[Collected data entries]
• • •

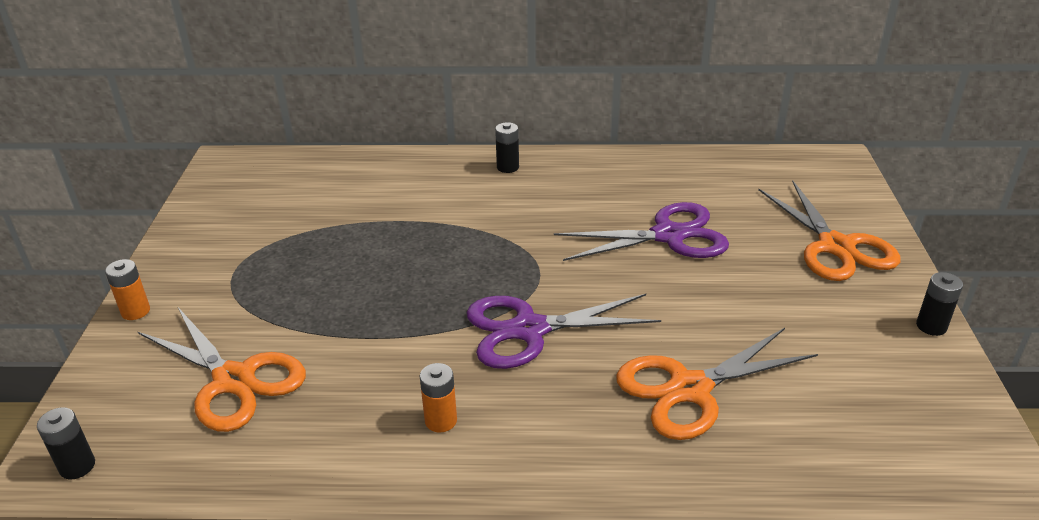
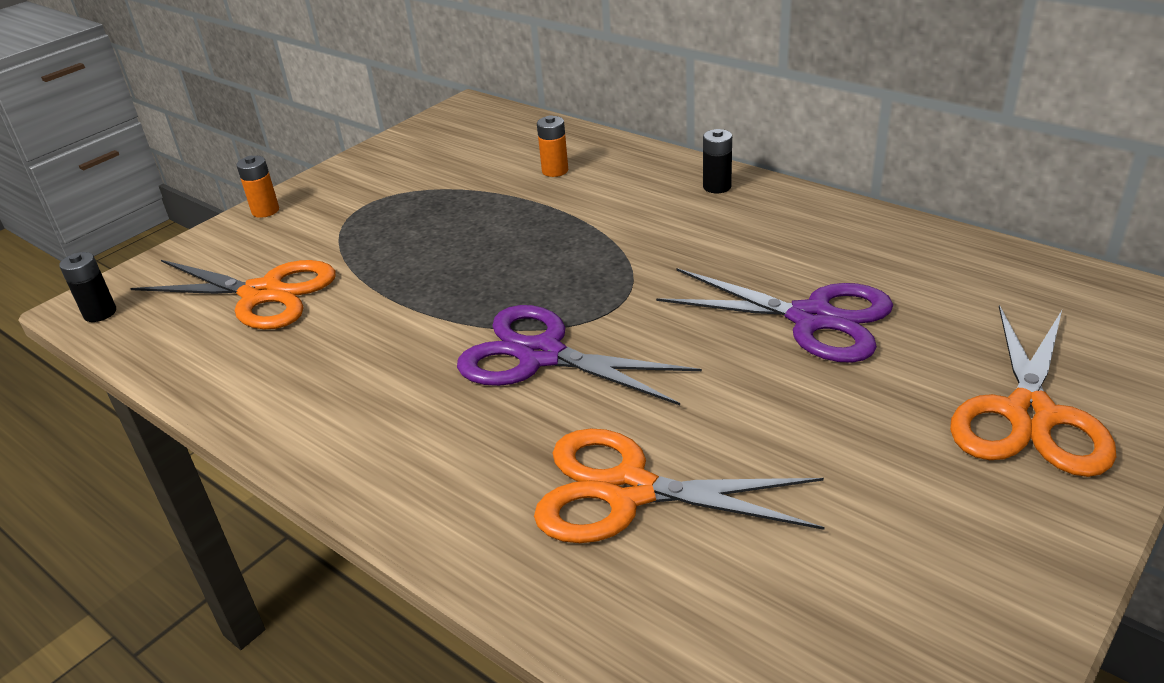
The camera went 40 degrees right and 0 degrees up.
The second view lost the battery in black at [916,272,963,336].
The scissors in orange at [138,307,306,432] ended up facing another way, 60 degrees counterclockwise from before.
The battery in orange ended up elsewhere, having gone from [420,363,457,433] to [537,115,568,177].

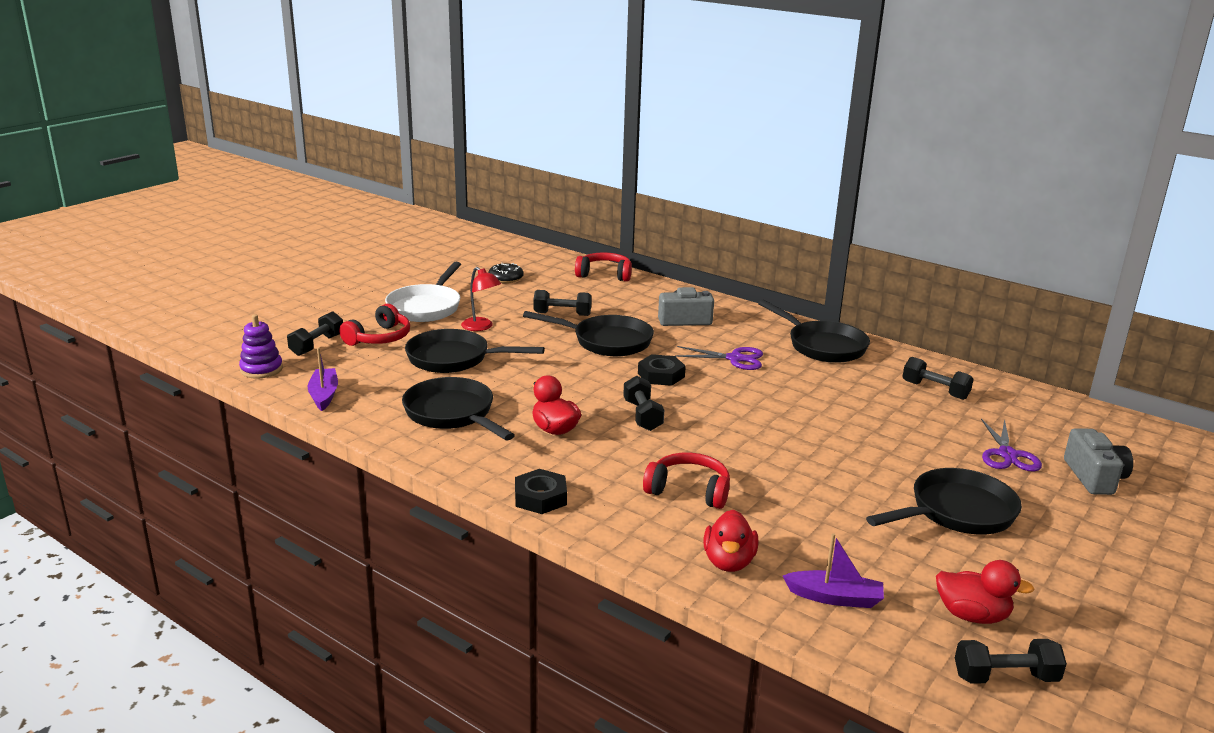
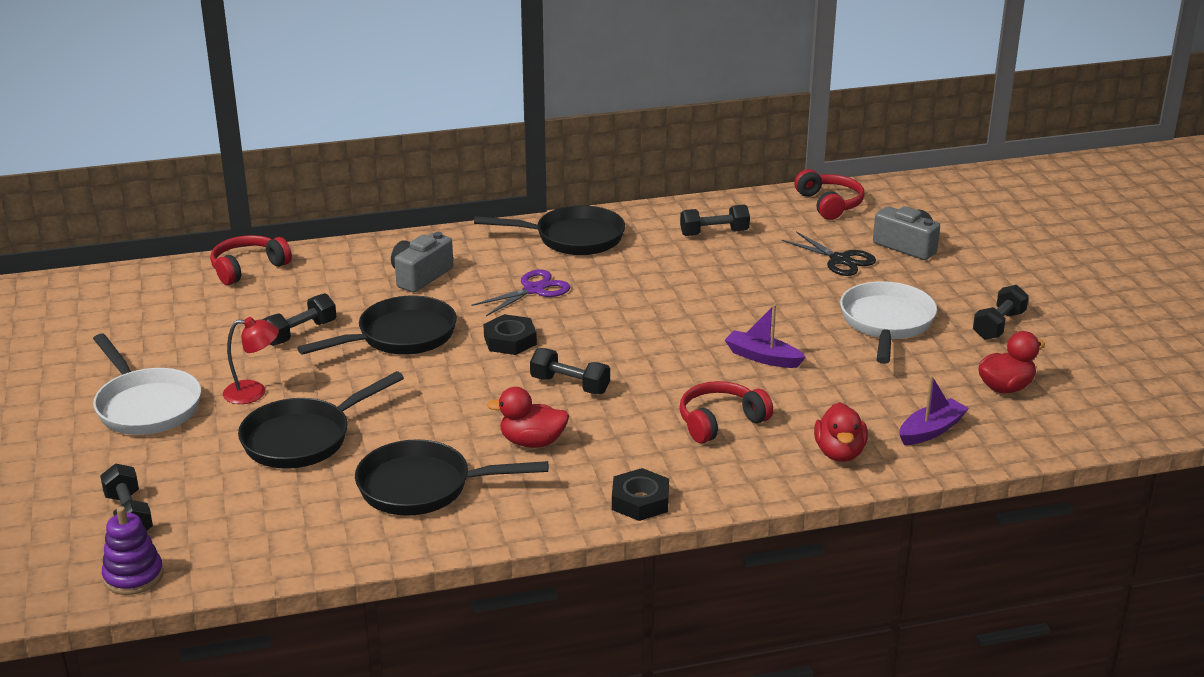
The camera went 50 degrees left and 5 degrees up.
The second view lost the donut in black at [488,263,524,283].
The headphones in red ended up elsewhere, having gone from [339,304,410,346] to [794,169,865,220].
The boat in purple ended up elsewhere, having gone from [308,347,338,411] to [725,304,806,368].
What was the scissors in purple at [981,419,1042,472] turned into the scissors in black at [782,231,876,276].
What was the pan in black at [866,468,1022,535] turned into the pan in white at [840,281,937,364].
The duck in red at [704,510,759,572] ended up facing another way, 45 degrees clockwise from before.
The dumbbell in black ended up elsewhere, having gone from [955,639,1067,684] to [973,285,1029,340].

• • •

Requirement:
Exact repetition of all entries is required. The pictures should not appear.

Written response:
The camera went 40 degrees right and 0 degrees up.
The second view lost the battery in black at [916,272,963,336].
The scissors in orange at [138,307,306,432] ended up facing another way, 60 degrees counterclockwise from before.
The battery in orange ended up elsewhere, having gone from [420,363,457,433] to [537,115,568,177].

The camera went 50 degrees left and 5 degrees up.
The second view lost the donut in black at [488,263,524,283].
The headphones in red ended up elsewhere, having gone from [339,304,410,346] to [794,169,865,220].
The boat in purple ended up elsewhere, having gone from [308,347,338,411] to [725,304,806,368].
What was the scissors in purple at [981,419,1042,472] turned into the scissors in black at [782,231,876,276].
What was the pan in black at [866,468,1022,535] turned into the pan in white at [840,281,937,364].
The duck in red at [704,510,759,572] ended up facing another way, 45 degrees clockwise from before.
The dumbbell in black ended up elsewhere, having gone from [955,639,1067,684] to [973,285,1029,340].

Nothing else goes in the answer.